_Extracted material:_
+ + + + +

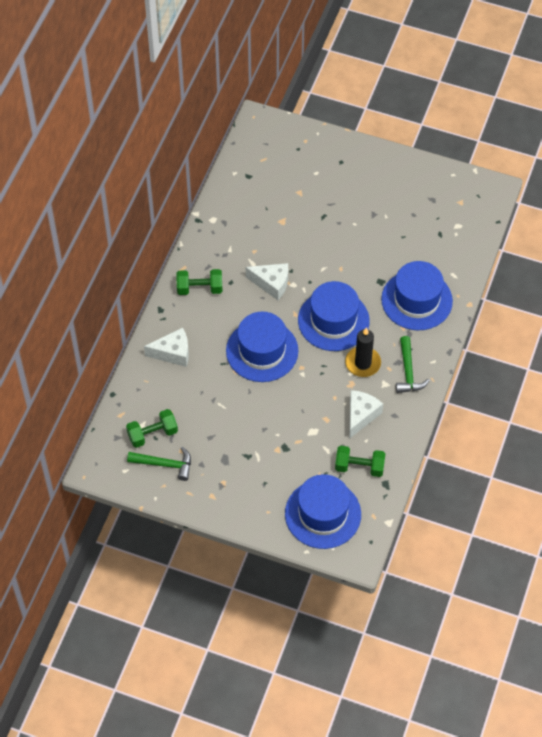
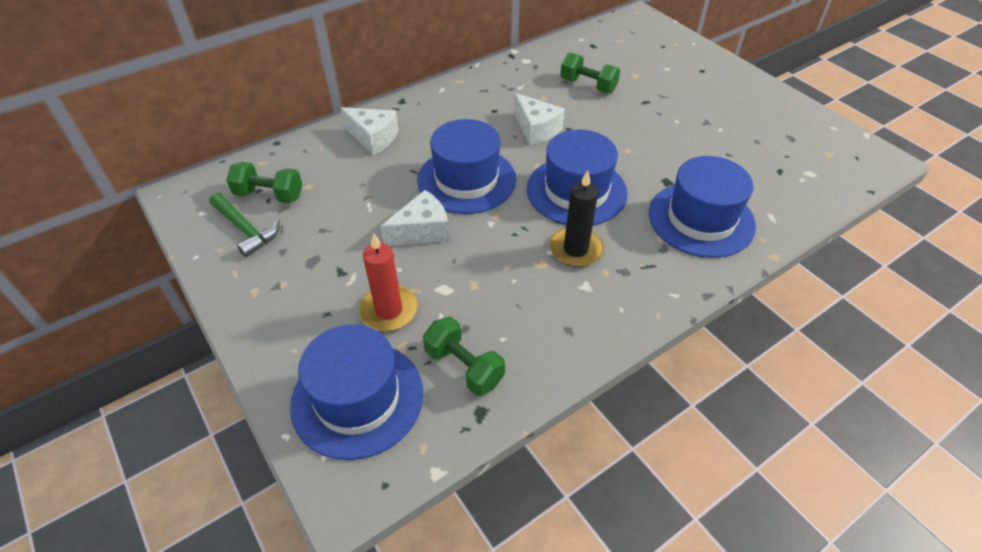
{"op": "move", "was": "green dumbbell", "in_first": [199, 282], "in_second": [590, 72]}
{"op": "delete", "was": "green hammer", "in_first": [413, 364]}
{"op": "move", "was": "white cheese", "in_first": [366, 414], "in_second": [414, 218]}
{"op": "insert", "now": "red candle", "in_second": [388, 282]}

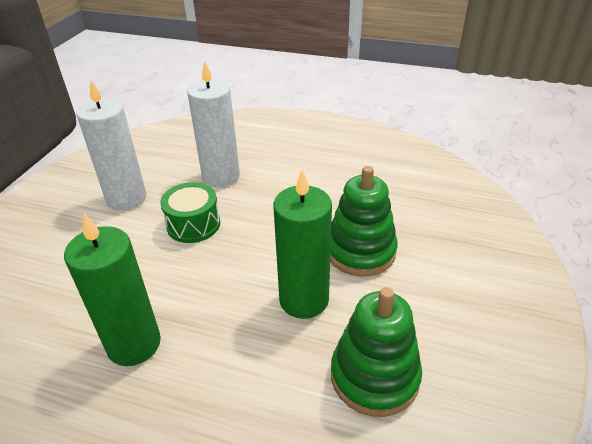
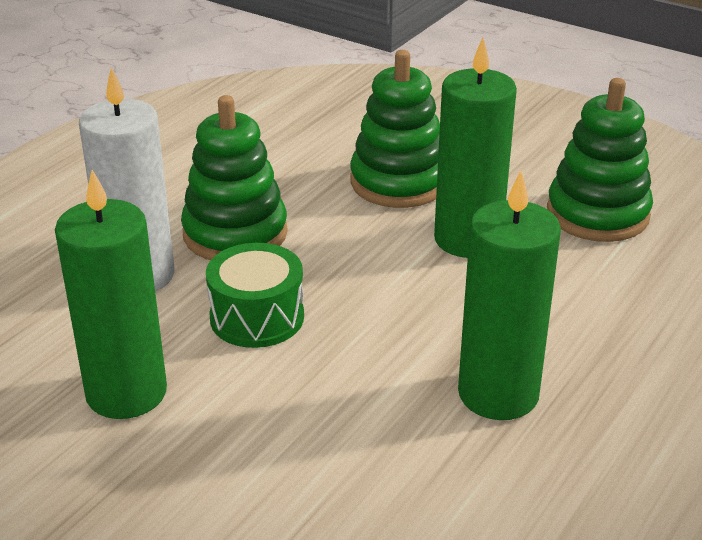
{"op": "recolor", "was": "white candle", "now": "green candle", "in_first": [111, 145], "in_second": [111, 294]}
{"op": "insert", "now": "green stacking toy", "in_second": [234, 177]}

+ + + + +

Exclude all images and return the listing word for word.

{"op": "move", "was": "green dumbbell", "in_first": [199, 282], "in_second": [590, 72]}
{"op": "delete", "was": "green hammer", "in_first": [413, 364]}
{"op": "move", "was": "white cheese", "in_first": [366, 414], "in_second": [414, 218]}
{"op": "insert", "now": "red candle", "in_second": [388, 282]}

{"op": "recolor", "was": "white candle", "now": "green candle", "in_first": [111, 145], "in_second": [111, 294]}
{"op": "insert", "now": "green stacking toy", "in_second": [234, 177]}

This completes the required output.